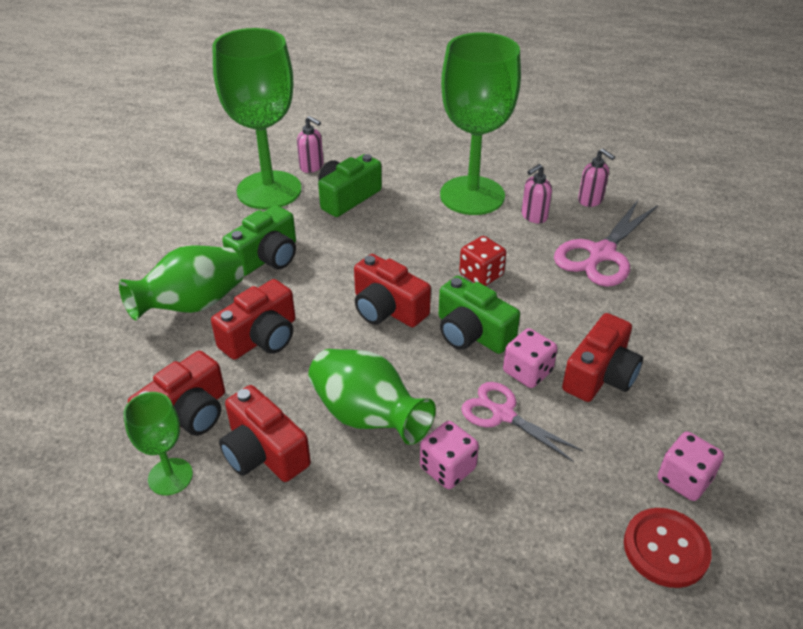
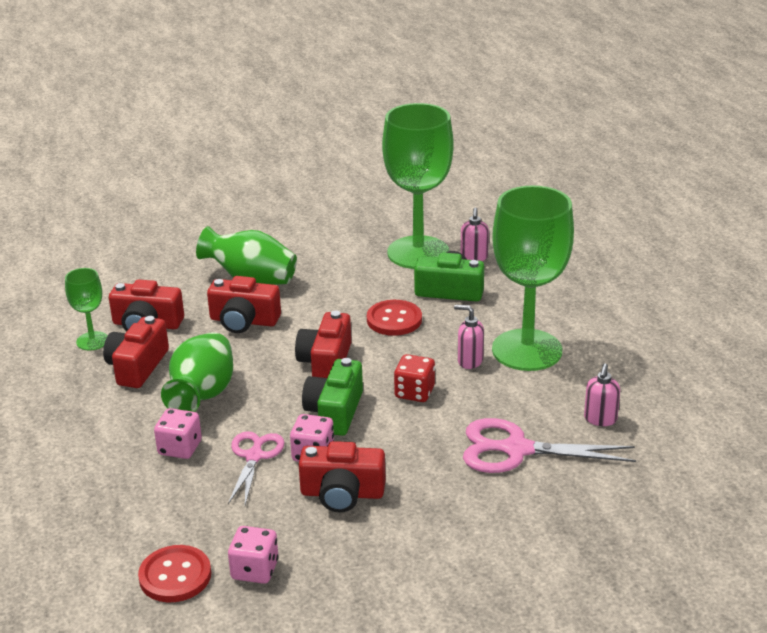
camera: 60 degrees right, 10 degrees down
green camera [222,205,296,276] -> none
pink soap dispenser [521,164,552,223] -> pink soap dispenser moved to [454,305,484,369]
none -> red button [367,300,422,336]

Prompt: With no other words, state how many lines above hold the word "none".

Solved exercise: 2